++++ RECORDS PROVIDED ++++

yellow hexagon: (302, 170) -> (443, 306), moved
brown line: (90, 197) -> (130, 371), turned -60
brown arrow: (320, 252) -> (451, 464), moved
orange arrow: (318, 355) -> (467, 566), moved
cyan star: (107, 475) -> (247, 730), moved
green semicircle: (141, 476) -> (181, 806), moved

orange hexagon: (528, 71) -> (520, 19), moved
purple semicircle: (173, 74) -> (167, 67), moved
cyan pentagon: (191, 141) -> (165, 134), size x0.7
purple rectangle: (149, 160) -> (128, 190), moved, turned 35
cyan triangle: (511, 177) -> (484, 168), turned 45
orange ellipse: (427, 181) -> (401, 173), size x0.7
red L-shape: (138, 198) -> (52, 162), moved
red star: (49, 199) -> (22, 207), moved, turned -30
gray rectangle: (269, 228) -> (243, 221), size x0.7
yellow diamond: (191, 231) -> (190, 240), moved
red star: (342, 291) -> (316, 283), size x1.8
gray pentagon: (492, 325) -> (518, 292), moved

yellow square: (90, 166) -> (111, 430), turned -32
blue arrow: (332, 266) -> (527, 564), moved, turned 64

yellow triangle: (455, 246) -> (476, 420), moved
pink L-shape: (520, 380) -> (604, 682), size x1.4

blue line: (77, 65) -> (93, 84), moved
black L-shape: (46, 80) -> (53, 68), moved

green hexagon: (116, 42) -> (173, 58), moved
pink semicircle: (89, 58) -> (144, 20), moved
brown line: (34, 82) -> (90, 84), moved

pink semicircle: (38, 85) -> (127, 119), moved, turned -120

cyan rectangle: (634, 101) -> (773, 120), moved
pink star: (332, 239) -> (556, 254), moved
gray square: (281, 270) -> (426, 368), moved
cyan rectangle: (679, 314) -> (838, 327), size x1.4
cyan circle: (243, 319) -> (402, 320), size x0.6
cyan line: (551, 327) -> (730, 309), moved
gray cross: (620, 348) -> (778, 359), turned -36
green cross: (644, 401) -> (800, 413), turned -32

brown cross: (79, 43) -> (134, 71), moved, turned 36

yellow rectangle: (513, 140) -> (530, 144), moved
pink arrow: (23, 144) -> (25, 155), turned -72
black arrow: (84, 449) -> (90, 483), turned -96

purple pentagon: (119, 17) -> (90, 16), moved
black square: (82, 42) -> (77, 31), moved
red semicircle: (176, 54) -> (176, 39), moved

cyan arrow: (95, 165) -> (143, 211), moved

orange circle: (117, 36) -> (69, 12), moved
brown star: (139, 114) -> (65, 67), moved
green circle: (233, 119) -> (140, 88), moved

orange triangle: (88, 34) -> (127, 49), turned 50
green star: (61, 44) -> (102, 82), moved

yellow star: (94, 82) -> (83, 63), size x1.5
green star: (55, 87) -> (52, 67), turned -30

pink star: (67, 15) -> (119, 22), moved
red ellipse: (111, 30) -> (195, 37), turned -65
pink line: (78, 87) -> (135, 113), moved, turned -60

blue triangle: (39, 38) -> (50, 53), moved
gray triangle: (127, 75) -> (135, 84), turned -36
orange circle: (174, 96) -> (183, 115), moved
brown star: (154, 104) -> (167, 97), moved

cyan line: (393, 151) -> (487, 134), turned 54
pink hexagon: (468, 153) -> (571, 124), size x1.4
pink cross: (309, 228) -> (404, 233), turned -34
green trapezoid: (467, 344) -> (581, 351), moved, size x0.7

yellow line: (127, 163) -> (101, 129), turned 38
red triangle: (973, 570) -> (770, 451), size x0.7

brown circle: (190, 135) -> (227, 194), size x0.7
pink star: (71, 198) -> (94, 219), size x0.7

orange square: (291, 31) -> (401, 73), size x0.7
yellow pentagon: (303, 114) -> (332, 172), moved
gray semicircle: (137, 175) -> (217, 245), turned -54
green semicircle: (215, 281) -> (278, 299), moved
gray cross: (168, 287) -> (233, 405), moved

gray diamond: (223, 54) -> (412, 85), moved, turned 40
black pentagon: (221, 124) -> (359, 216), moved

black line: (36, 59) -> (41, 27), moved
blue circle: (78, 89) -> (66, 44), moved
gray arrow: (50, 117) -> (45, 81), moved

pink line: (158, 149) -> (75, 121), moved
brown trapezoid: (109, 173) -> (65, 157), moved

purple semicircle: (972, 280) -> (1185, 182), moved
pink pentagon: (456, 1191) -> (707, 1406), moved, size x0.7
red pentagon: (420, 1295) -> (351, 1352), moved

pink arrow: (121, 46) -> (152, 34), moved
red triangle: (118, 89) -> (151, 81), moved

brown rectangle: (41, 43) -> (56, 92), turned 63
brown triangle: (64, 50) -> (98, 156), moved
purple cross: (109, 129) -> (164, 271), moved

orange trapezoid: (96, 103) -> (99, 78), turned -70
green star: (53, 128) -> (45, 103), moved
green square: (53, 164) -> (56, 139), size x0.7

++++

(REQUIRED ACTION):
Looking at the records, state how many lines contain "black" and write nothing besides that number.

(RESULT FOR THIS TASK):
5